■ EXTRACTED DATA:
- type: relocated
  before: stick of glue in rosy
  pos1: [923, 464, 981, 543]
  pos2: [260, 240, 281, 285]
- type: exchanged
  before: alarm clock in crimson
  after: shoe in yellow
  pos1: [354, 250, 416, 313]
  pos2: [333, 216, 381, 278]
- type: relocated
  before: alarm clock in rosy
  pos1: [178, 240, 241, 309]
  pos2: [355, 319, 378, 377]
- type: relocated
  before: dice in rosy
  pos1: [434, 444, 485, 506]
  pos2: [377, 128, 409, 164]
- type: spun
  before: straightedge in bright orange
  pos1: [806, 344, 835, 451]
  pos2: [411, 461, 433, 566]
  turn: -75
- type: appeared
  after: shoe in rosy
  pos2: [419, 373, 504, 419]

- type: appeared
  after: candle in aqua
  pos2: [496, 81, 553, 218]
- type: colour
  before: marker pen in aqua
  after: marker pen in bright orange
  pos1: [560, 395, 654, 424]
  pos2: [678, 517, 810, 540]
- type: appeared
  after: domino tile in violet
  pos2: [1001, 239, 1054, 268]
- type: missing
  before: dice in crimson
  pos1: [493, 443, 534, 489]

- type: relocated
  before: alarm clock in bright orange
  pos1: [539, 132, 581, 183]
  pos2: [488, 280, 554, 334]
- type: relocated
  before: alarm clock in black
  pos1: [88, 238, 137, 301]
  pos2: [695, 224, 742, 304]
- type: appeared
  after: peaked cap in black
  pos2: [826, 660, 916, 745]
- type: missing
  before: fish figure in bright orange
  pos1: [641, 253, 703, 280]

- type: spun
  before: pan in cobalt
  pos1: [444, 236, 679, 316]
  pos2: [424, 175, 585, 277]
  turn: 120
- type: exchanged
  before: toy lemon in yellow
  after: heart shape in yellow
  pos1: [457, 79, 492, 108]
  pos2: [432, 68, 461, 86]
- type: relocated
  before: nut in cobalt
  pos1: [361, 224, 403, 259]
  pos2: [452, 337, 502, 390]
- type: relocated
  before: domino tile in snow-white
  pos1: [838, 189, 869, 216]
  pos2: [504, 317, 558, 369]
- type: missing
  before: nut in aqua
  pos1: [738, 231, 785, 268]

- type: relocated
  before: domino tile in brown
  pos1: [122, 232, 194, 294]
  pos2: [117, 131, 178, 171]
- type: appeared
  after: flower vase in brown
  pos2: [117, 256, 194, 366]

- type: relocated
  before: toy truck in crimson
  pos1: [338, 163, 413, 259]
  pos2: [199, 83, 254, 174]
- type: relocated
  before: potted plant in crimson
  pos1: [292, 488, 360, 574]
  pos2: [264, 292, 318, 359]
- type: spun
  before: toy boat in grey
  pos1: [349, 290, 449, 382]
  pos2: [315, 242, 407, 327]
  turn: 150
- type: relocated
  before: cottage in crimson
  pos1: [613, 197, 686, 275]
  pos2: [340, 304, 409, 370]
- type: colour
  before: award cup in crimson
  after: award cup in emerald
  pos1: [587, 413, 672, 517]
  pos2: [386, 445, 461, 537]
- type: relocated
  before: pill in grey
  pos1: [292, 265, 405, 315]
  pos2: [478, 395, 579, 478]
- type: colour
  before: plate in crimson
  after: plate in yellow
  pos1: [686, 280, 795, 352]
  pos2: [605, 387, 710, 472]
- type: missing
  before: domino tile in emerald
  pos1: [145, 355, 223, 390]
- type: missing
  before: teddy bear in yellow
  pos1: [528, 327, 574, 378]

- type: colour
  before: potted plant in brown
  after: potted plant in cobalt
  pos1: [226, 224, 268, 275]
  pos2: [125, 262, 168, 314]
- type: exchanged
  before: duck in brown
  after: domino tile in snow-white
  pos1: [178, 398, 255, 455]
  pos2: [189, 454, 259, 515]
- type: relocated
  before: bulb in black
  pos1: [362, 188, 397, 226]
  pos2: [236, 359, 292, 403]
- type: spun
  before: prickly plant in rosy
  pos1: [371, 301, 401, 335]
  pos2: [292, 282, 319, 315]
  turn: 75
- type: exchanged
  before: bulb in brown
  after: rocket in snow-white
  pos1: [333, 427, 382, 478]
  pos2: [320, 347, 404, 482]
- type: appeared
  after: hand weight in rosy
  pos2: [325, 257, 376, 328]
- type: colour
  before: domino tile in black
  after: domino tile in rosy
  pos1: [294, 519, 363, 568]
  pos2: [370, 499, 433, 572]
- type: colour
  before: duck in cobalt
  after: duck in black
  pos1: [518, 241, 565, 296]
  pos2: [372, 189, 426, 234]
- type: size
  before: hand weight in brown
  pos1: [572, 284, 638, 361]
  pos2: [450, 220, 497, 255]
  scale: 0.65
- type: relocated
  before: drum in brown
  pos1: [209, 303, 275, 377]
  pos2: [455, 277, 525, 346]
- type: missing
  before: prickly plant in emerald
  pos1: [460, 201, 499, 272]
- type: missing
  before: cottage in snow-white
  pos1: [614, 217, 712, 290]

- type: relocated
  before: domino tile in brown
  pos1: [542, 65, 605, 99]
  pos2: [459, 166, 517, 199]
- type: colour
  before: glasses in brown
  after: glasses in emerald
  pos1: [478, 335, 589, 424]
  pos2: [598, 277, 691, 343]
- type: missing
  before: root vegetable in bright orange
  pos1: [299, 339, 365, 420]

■ PROBLEM REQUIREMENTS: Write out the whole listing exactly as it stands.

■ SOLUTION:
- type: relocated
  before: stick of glue in rosy
  pos1: [923, 464, 981, 543]
  pos2: [260, 240, 281, 285]
- type: exchanged
  before: alarm clock in crimson
  after: shoe in yellow
  pos1: [354, 250, 416, 313]
  pos2: [333, 216, 381, 278]
- type: relocated
  before: alarm clock in rosy
  pos1: [178, 240, 241, 309]
  pos2: [355, 319, 378, 377]
- type: relocated
  before: dice in rosy
  pos1: [434, 444, 485, 506]
  pos2: [377, 128, 409, 164]
- type: spun
  before: straightedge in bright orange
  pos1: [806, 344, 835, 451]
  pos2: [411, 461, 433, 566]
  turn: -75
- type: appeared
  after: shoe in rosy
  pos2: [419, 373, 504, 419]

- type: appeared
  after: candle in aqua
  pos2: [496, 81, 553, 218]
- type: colour
  before: marker pen in aqua
  after: marker pen in bright orange
  pos1: [560, 395, 654, 424]
  pos2: [678, 517, 810, 540]
- type: appeared
  after: domino tile in violet
  pos2: [1001, 239, 1054, 268]
- type: missing
  before: dice in crimson
  pos1: [493, 443, 534, 489]

- type: relocated
  before: alarm clock in bright orange
  pos1: [539, 132, 581, 183]
  pos2: [488, 280, 554, 334]
- type: relocated
  before: alarm clock in black
  pos1: [88, 238, 137, 301]
  pos2: [695, 224, 742, 304]
- type: appeared
  after: peaked cap in black
  pos2: [826, 660, 916, 745]
- type: missing
  before: fish figure in bright orange
  pos1: [641, 253, 703, 280]

- type: spun
  before: pan in cobalt
  pos1: [444, 236, 679, 316]
  pos2: [424, 175, 585, 277]
  turn: 120
- type: exchanged
  before: toy lemon in yellow
  after: heart shape in yellow
  pos1: [457, 79, 492, 108]
  pos2: [432, 68, 461, 86]
- type: relocated
  before: nut in cobalt
  pos1: [361, 224, 403, 259]
  pos2: [452, 337, 502, 390]
- type: relocated
  before: domino tile in snow-white
  pos1: [838, 189, 869, 216]
  pos2: [504, 317, 558, 369]
- type: missing
  before: nut in aqua
  pos1: [738, 231, 785, 268]

- type: relocated
  before: domino tile in brown
  pos1: [122, 232, 194, 294]
  pos2: [117, 131, 178, 171]
- type: appeared
  after: flower vase in brown
  pos2: [117, 256, 194, 366]

- type: relocated
  before: toy truck in crimson
  pos1: [338, 163, 413, 259]
  pos2: [199, 83, 254, 174]
- type: relocated
  before: potted plant in crimson
  pos1: [292, 488, 360, 574]
  pos2: [264, 292, 318, 359]
- type: spun
  before: toy boat in grey
  pos1: [349, 290, 449, 382]
  pos2: [315, 242, 407, 327]
  turn: 150
- type: relocated
  before: cottage in crimson
  pos1: [613, 197, 686, 275]
  pos2: [340, 304, 409, 370]
- type: colour
  before: award cup in crimson
  after: award cup in emerald
  pos1: [587, 413, 672, 517]
  pos2: [386, 445, 461, 537]
- type: relocated
  before: pill in grey
  pos1: [292, 265, 405, 315]
  pos2: [478, 395, 579, 478]
- type: colour
  before: plate in crimson
  after: plate in yellow
  pos1: [686, 280, 795, 352]
  pos2: [605, 387, 710, 472]
- type: missing
  before: domino tile in emerald
  pos1: [145, 355, 223, 390]
- type: missing
  before: teddy bear in yellow
  pos1: [528, 327, 574, 378]

- type: colour
  before: potted plant in brown
  after: potted plant in cobalt
  pos1: [226, 224, 268, 275]
  pos2: [125, 262, 168, 314]
- type: exchanged
  before: duck in brown
  after: domino tile in snow-white
  pos1: [178, 398, 255, 455]
  pos2: [189, 454, 259, 515]
- type: relocated
  before: bulb in black
  pos1: [362, 188, 397, 226]
  pos2: [236, 359, 292, 403]
- type: spun
  before: prickly plant in rosy
  pos1: [371, 301, 401, 335]
  pos2: [292, 282, 319, 315]
  turn: 75
- type: exchanged
  before: bulb in brown
  after: rocket in snow-white
  pos1: [333, 427, 382, 478]
  pos2: [320, 347, 404, 482]
- type: appeared
  after: hand weight in rosy
  pos2: [325, 257, 376, 328]
- type: colour
  before: domino tile in black
  after: domino tile in rosy
  pos1: [294, 519, 363, 568]
  pos2: [370, 499, 433, 572]
- type: colour
  before: duck in cobalt
  after: duck in black
  pos1: [518, 241, 565, 296]
  pos2: [372, 189, 426, 234]
- type: size
  before: hand weight in brown
  pos1: [572, 284, 638, 361]
  pos2: [450, 220, 497, 255]
  scale: 0.65
- type: relocated
  before: drum in brown
  pos1: [209, 303, 275, 377]
  pos2: [455, 277, 525, 346]
- type: missing
  before: prickly plant in emerald
  pos1: [460, 201, 499, 272]
- type: missing
  before: cottage in snow-white
  pos1: [614, 217, 712, 290]

- type: relocated
  before: domino tile in brown
  pos1: [542, 65, 605, 99]
  pos2: [459, 166, 517, 199]
- type: colour
  before: glasses in brown
  after: glasses in emerald
  pos1: [478, 335, 589, 424]
  pos2: [598, 277, 691, 343]
- type: missing
  before: root vegetable in bright orange
  pos1: [299, 339, 365, 420]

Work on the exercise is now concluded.